═════ Exercise inputs

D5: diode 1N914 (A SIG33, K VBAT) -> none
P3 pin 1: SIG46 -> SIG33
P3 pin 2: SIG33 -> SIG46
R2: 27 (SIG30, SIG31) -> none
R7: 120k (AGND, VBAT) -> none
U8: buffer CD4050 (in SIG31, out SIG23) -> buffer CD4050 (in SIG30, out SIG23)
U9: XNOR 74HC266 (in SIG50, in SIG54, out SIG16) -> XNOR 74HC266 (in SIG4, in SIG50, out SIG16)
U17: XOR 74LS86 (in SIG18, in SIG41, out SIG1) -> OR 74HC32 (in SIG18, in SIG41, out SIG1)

══════════
═════ Exercise inputs

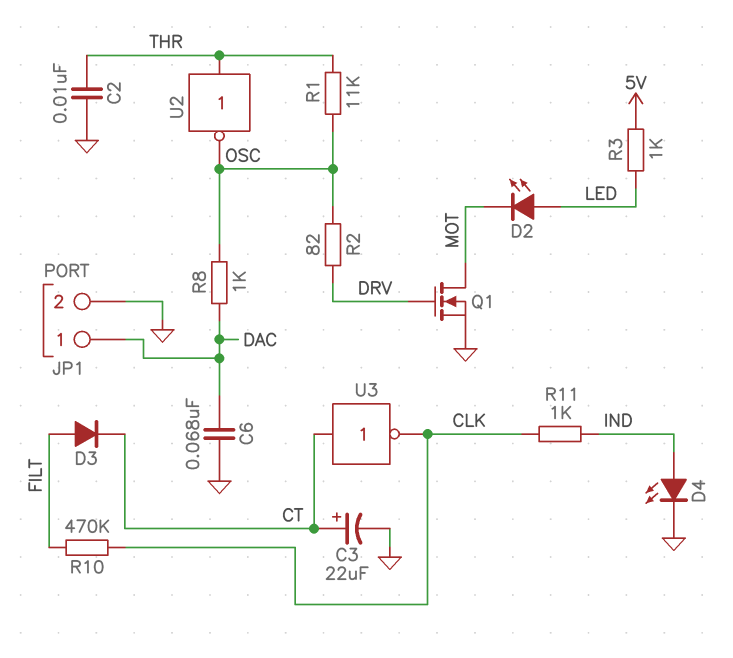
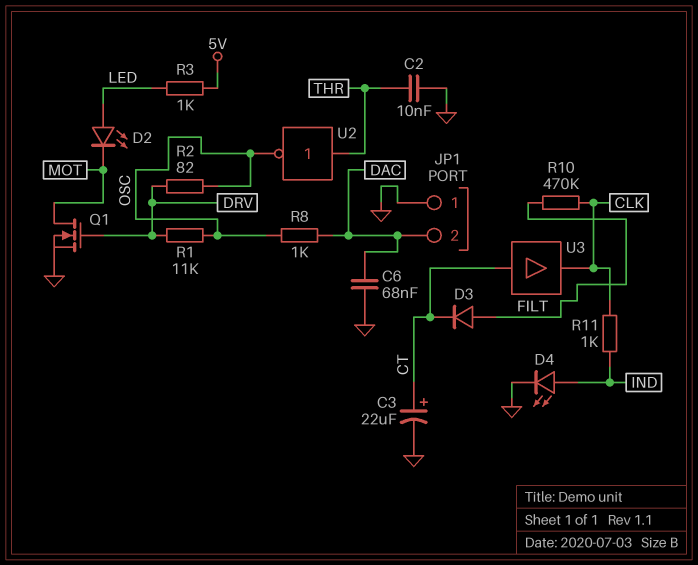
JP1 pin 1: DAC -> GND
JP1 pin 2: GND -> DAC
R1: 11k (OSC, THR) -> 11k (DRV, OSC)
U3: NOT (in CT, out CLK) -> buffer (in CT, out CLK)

══════════

* _Exercise aim_
Count the lines in the records above that contain the word "VBAT", and reply with only that number.

* _Answer to this problem_
2